Requirement:
Repeat only the stretch of lines below that runs from the line with "camera: 95 degrees right, 0 degrees up" through the line with "(660, 1137) = (70, 370): blue", unaltered.

Exercise material:
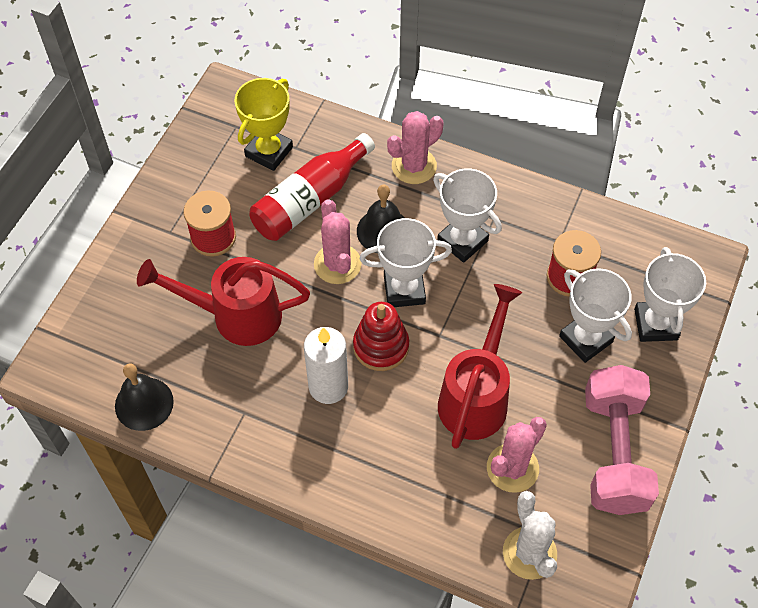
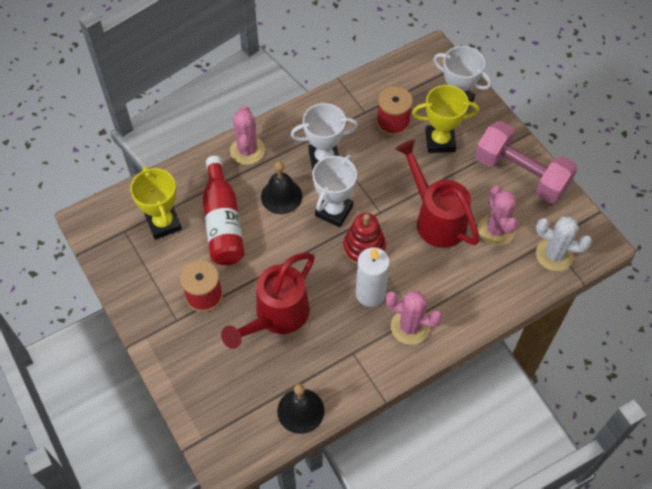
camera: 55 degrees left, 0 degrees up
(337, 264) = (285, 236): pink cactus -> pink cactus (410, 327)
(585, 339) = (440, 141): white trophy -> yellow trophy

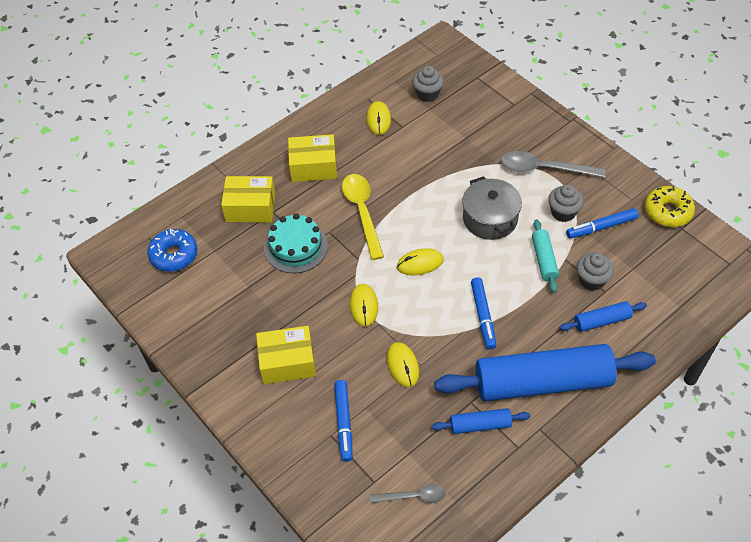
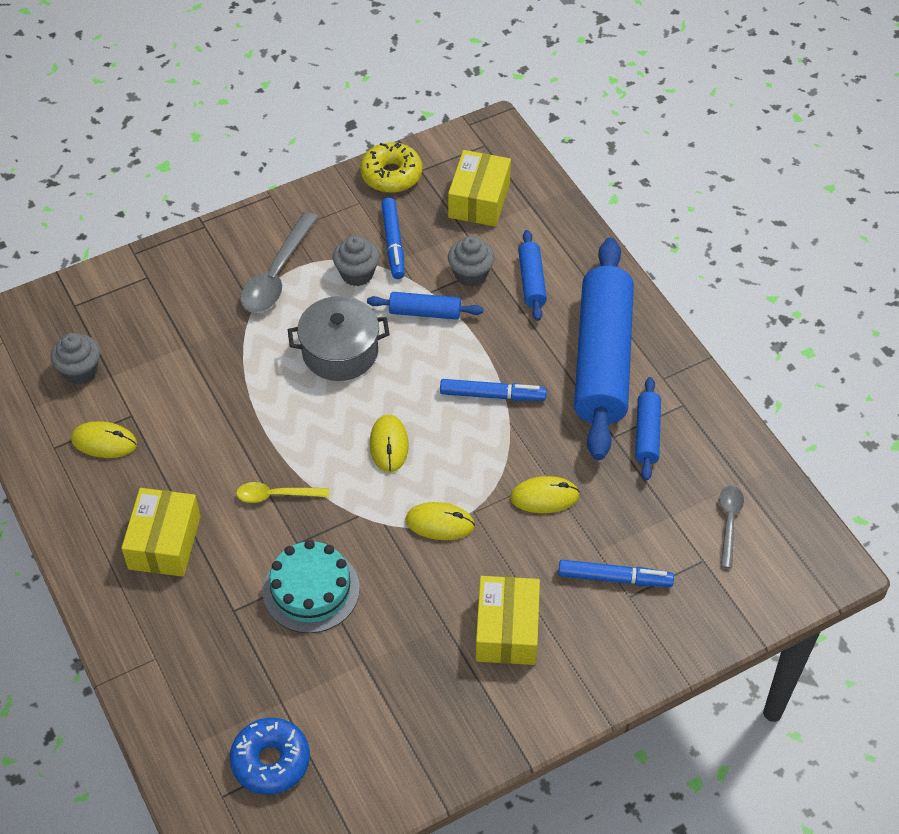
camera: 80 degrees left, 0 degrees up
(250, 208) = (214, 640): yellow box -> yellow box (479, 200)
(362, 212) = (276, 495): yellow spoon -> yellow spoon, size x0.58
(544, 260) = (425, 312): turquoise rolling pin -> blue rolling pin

==

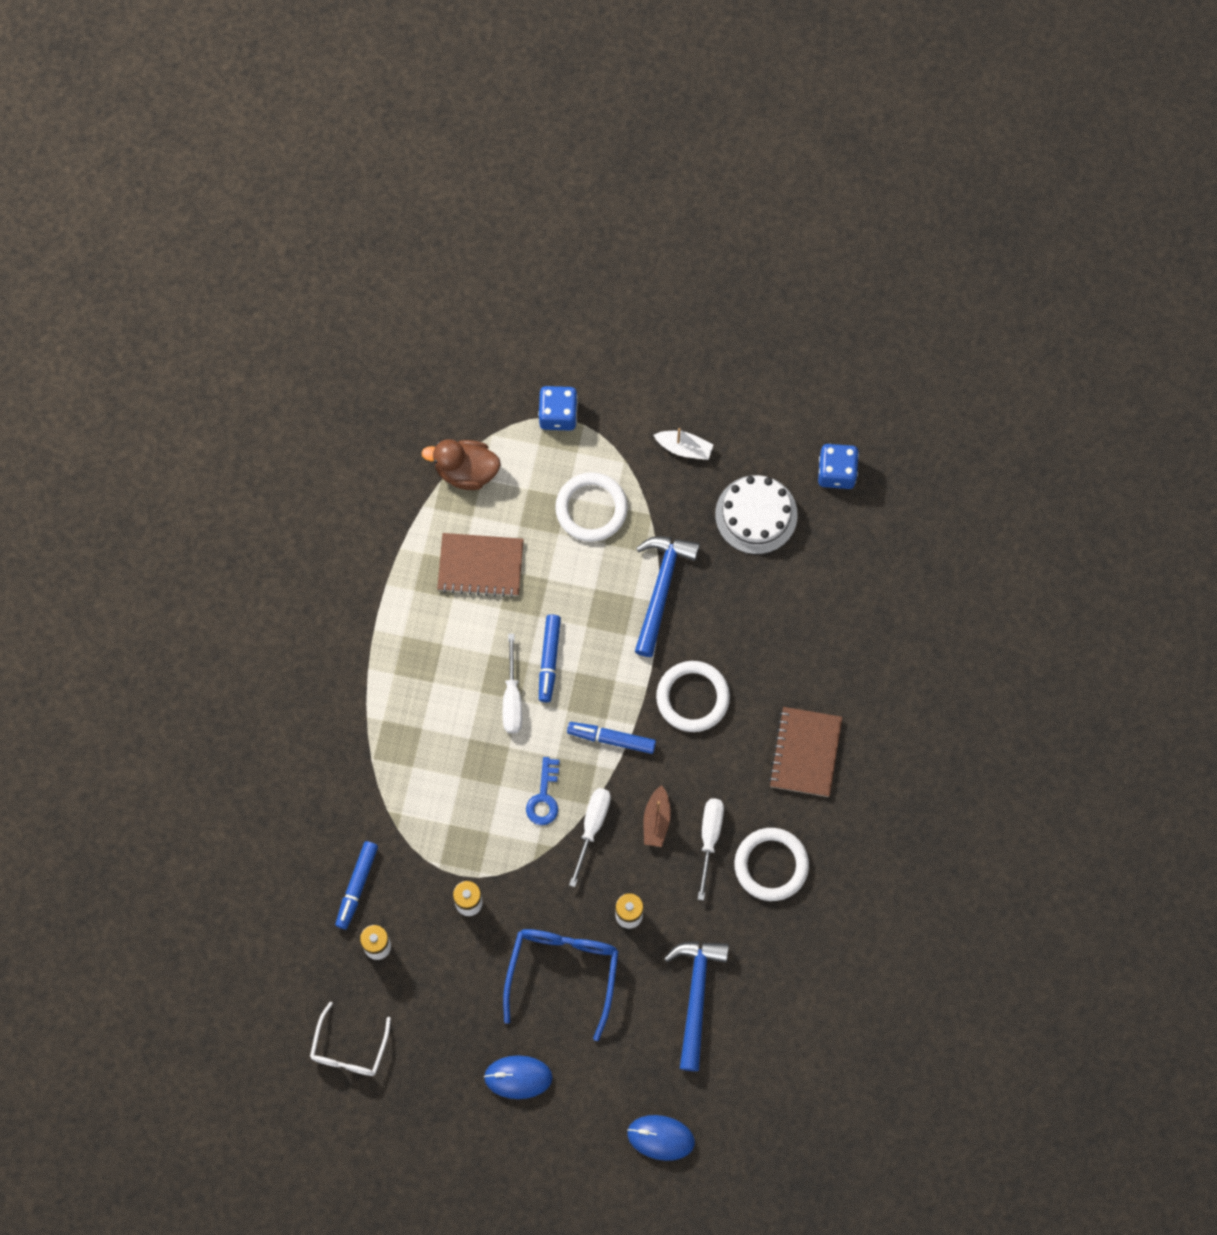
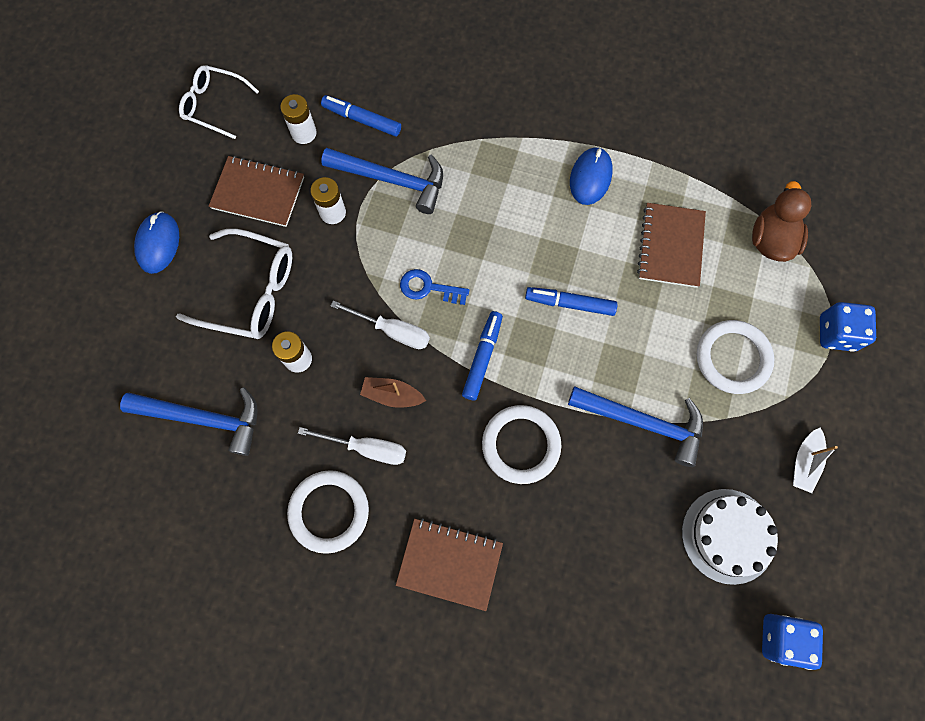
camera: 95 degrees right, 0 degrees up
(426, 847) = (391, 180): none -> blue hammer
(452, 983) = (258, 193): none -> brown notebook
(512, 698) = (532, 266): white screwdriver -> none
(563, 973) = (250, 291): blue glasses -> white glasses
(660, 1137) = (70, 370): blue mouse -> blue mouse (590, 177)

Result:
camera: 95 degrees right, 0 degrees up
(426, 847) = (391, 180): none -> blue hammer
(452, 983) = (258, 193): none -> brown notebook
(512, 698) = (532, 266): white screwdriver -> none
(563, 973) = (250, 291): blue glasses -> white glasses
(660, 1137) = (70, 370): blue mouse -> blue mouse (590, 177)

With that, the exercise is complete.